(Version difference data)
------------------------------------------------
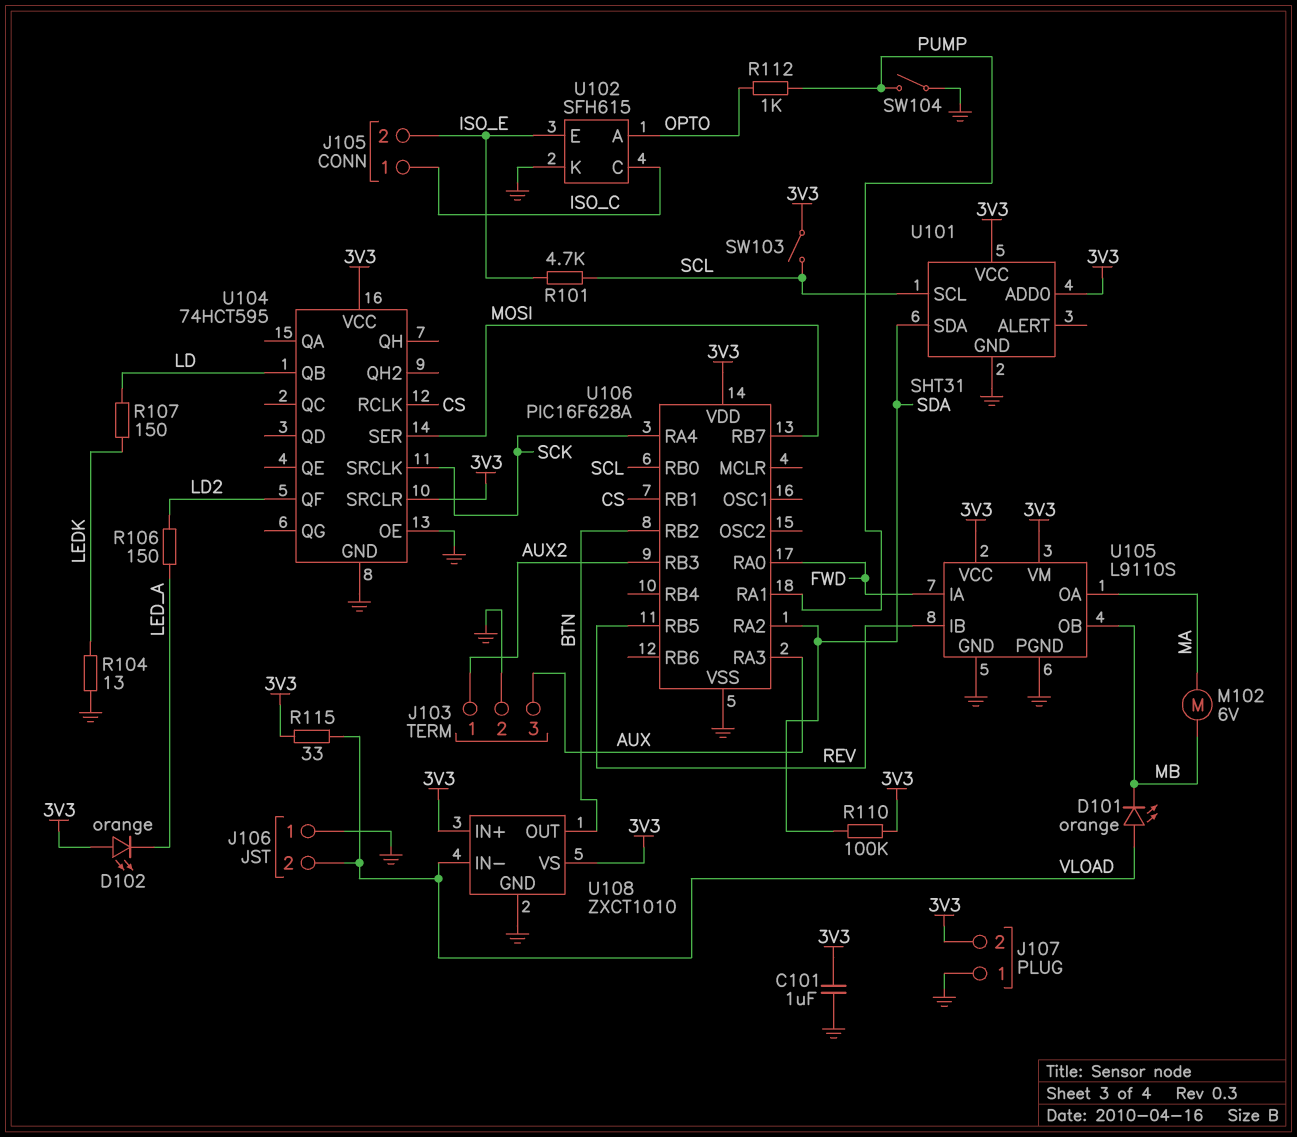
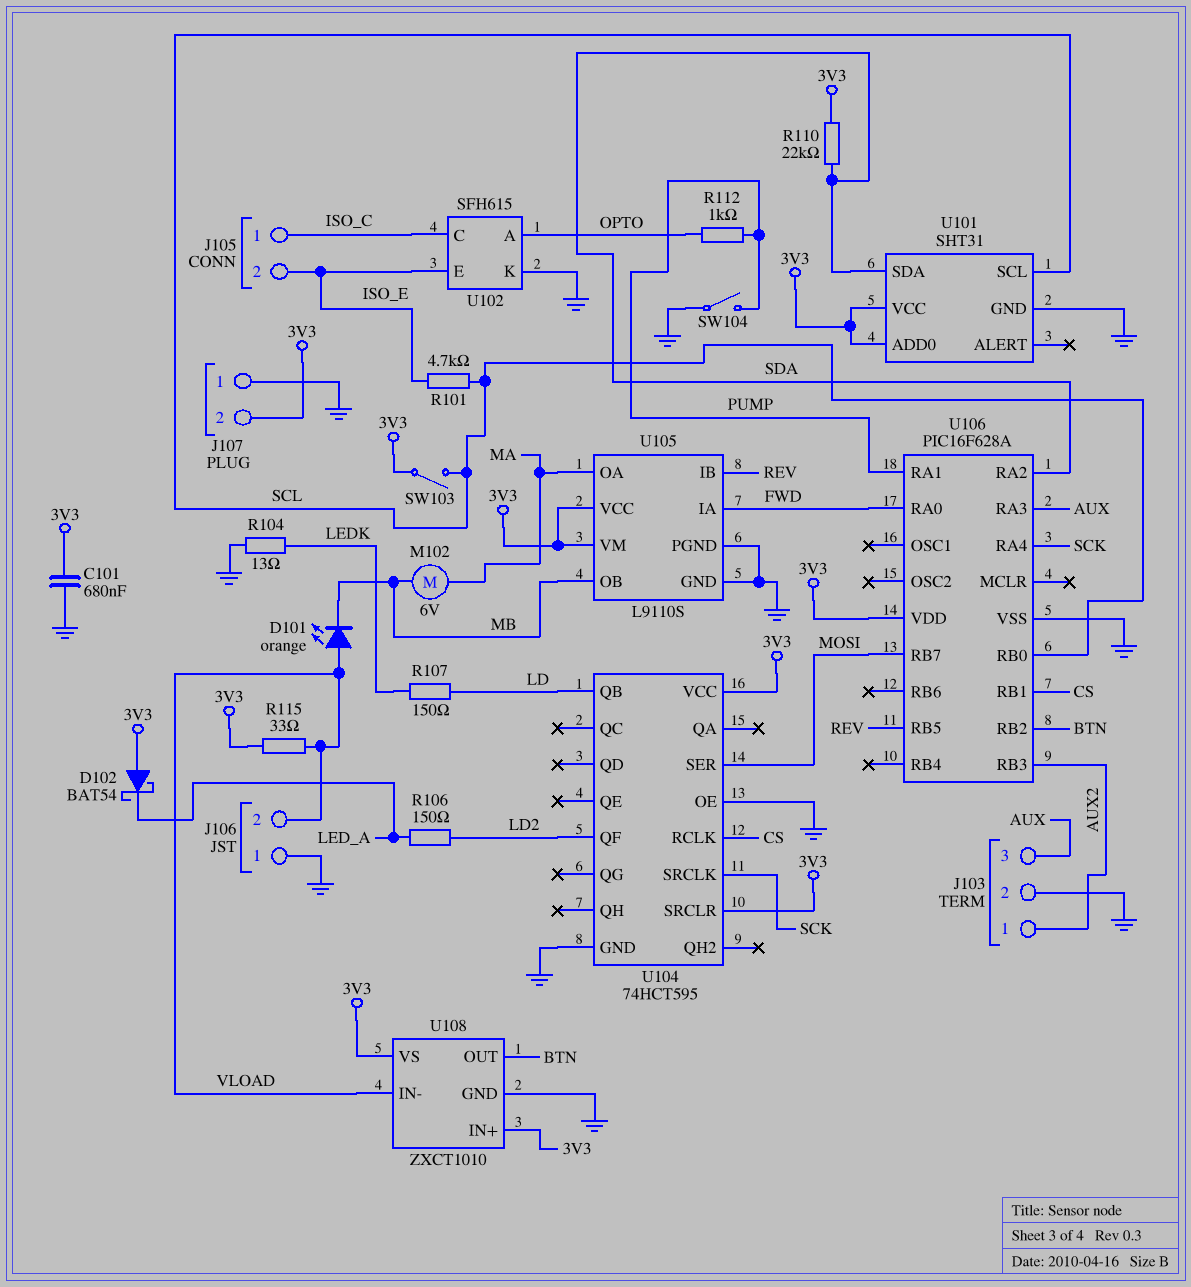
C101: 1uF (3V3, GND) -> 680nF (3V3, GND)
D102: LED orange (A 3V3, K LED_A) -> schottky BAT54 (A 3V3, K LED_A)
R110: 100k (3V3, SDA) -> 22k (3V3, SDA)

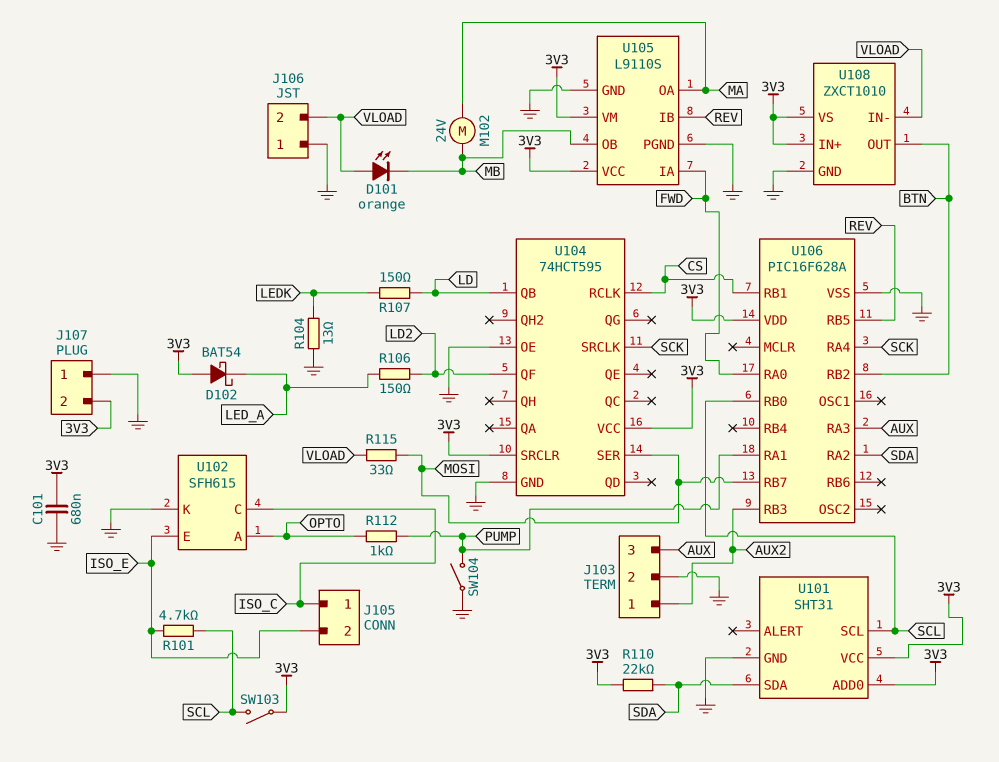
M102: motor 6V (MA, MB) -> motor 24V (MA, MB)
R115: 33 (3V3, VLOAD) -> 33 (MOSI, VLOAD)

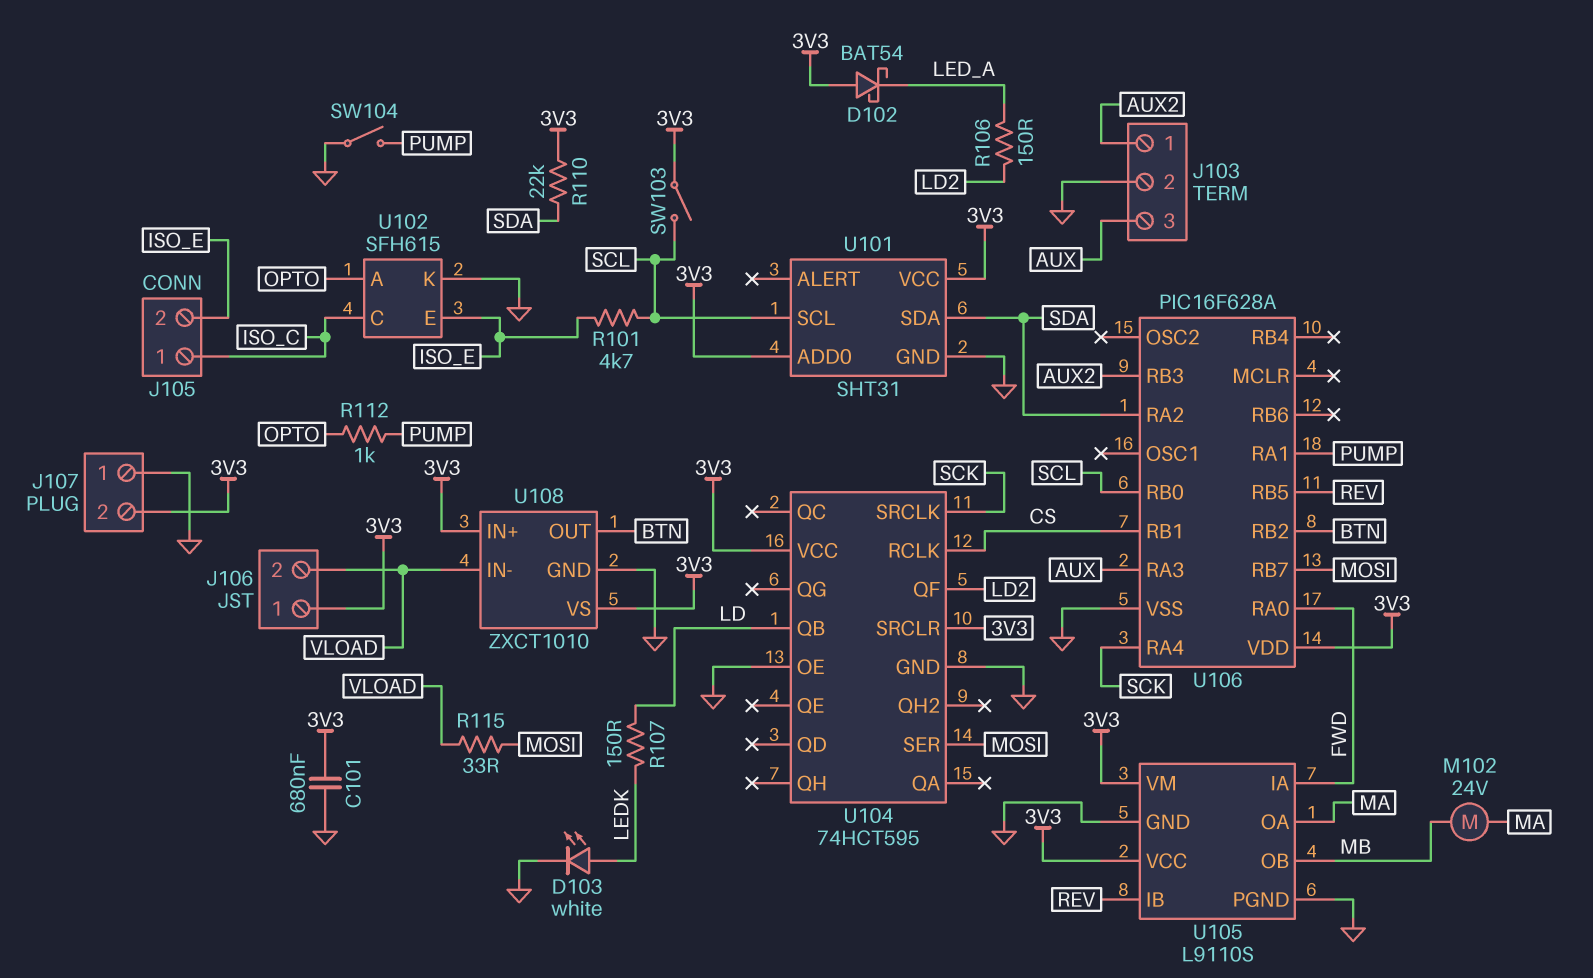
D101: LED orange (A VLOAD, K MB) -> none
D103: none -> LED white (A LEDK, K GND)
J106 pin 1: GND -> 3V3
R104: 13 (GND, LEDK) -> none

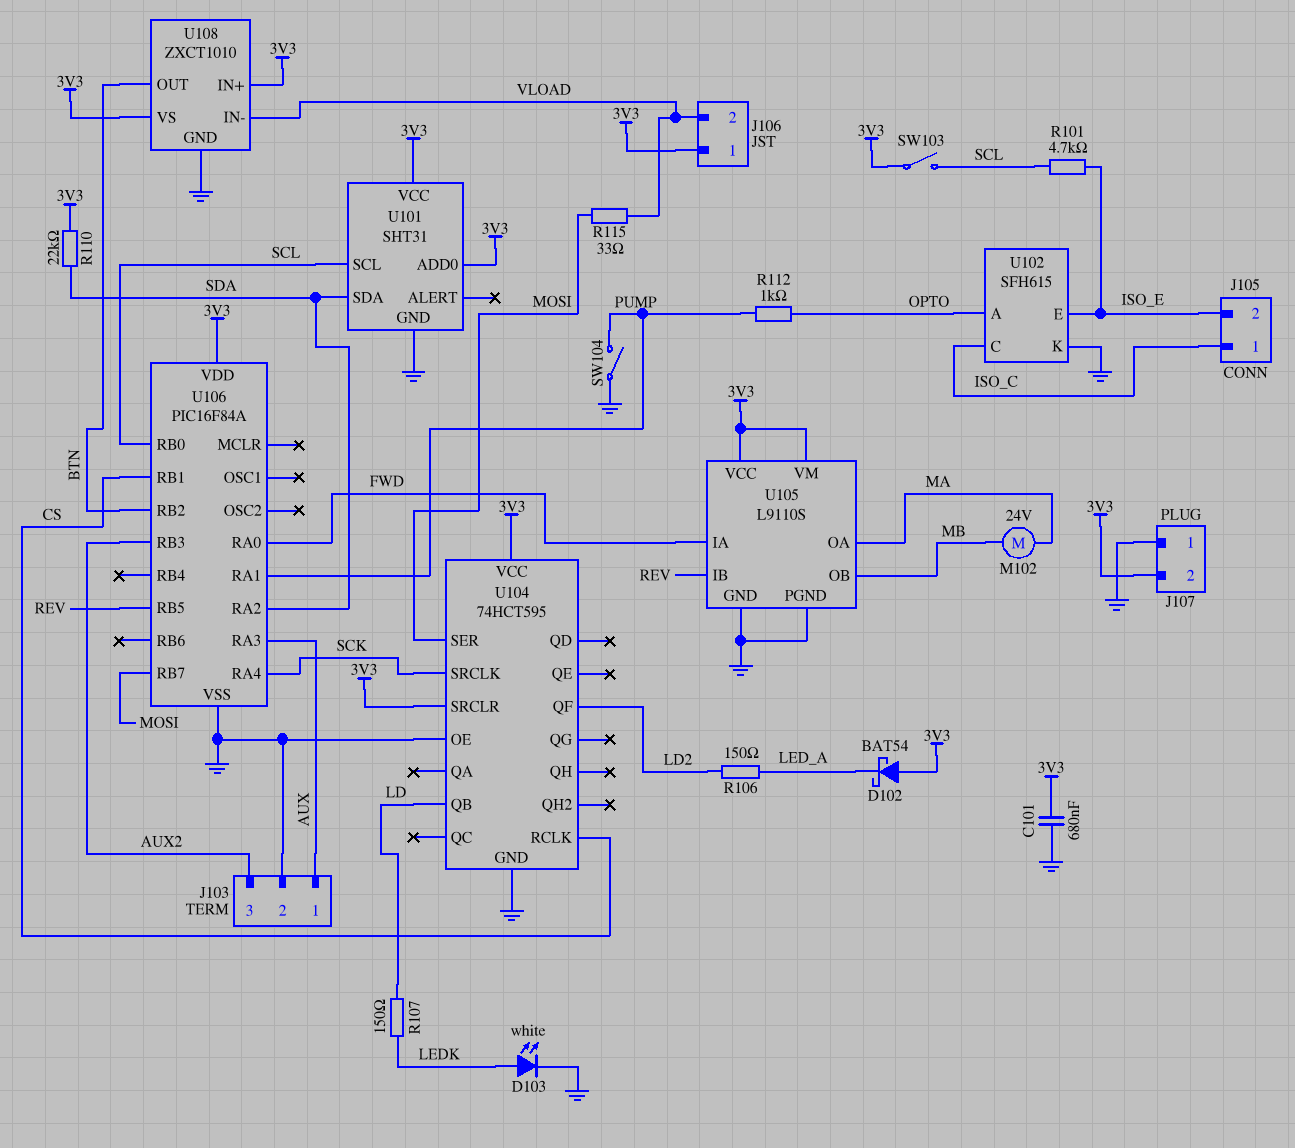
J103 pin 1: AUX2 -> AUX
J103 pin 3: AUX -> AUX2
U106: PIC16F628A -> PIC16F84A

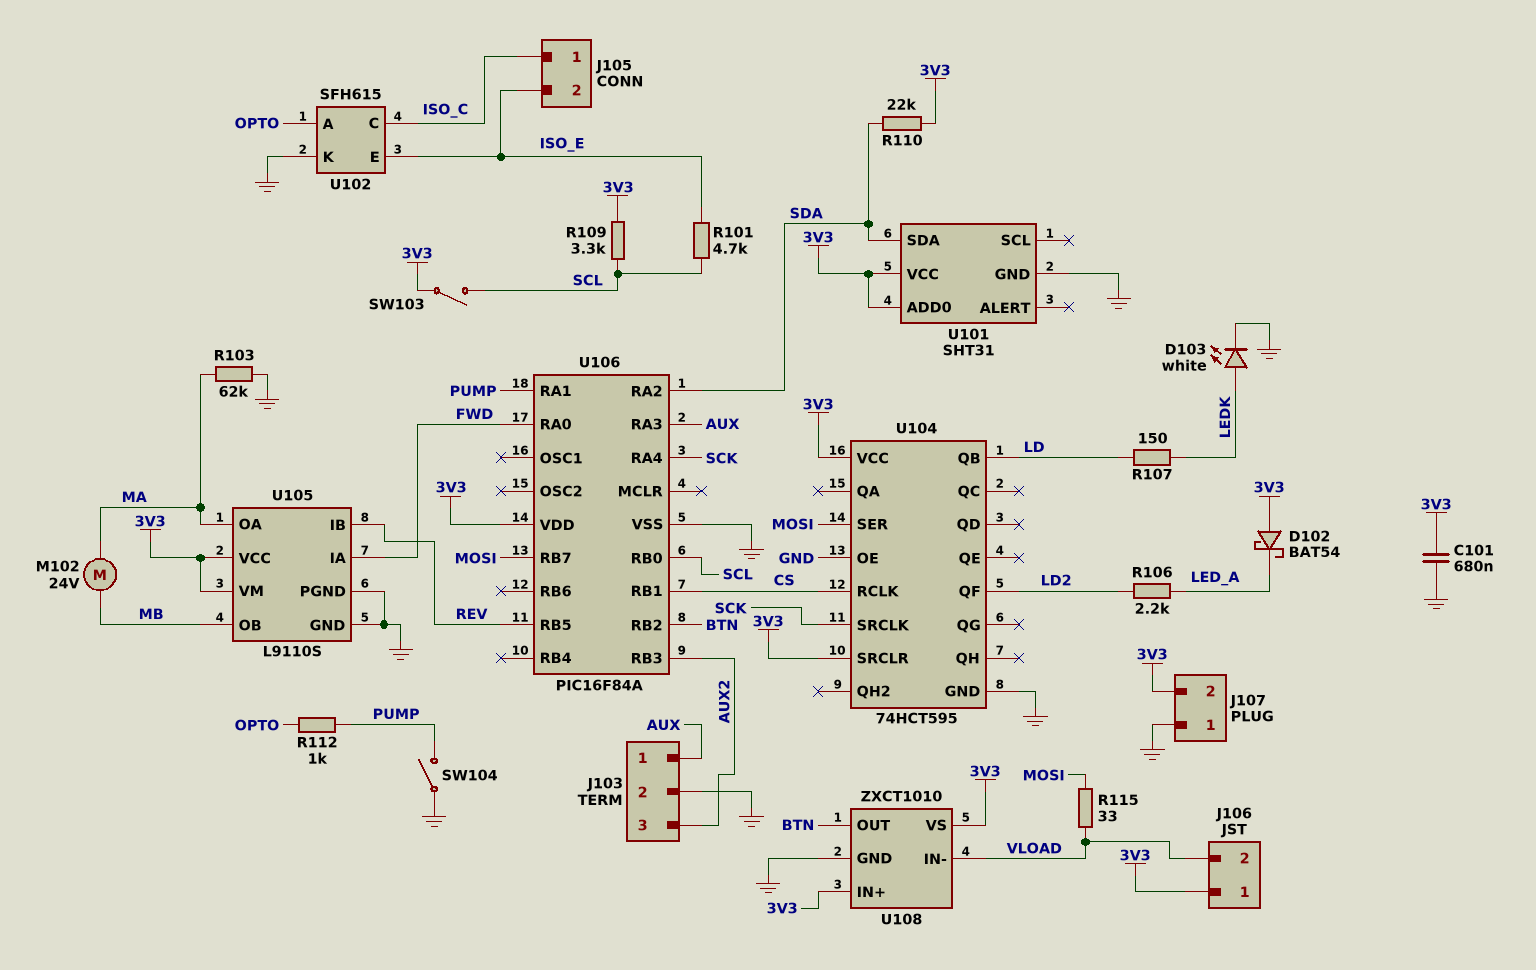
R103: none -> 62k (GND, MA)
R106: 150 (LD2, LED_A) -> 2.2k (LD2, LED_A)
R109: none -> 3.3k (3V3, SCL)
U101 pin SCL: SCL -> none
------------------------------------------------
* PROBLEM REQUIREMENTS: For this answer, return word for word the lines from the first line of the records through the line containing "J106 pin 1: GND -> 3V3". Omit the pictures.

* THE COMPLETED TASK:
C101: 1uF (3V3, GND) -> 680nF (3V3, GND)
D102: LED orange (A 3V3, K LED_A) -> schottky BAT54 (A 3V3, K LED_A)
R110: 100k (3V3, SDA) -> 22k (3V3, SDA)

M102: motor 6V (MA, MB) -> motor 24V (MA, MB)
R115: 33 (3V3, VLOAD) -> 33 (MOSI, VLOAD)

D101: LED orange (A VLOAD, K MB) -> none
D103: none -> LED white (A LEDK, K GND)
J106 pin 1: GND -> 3V3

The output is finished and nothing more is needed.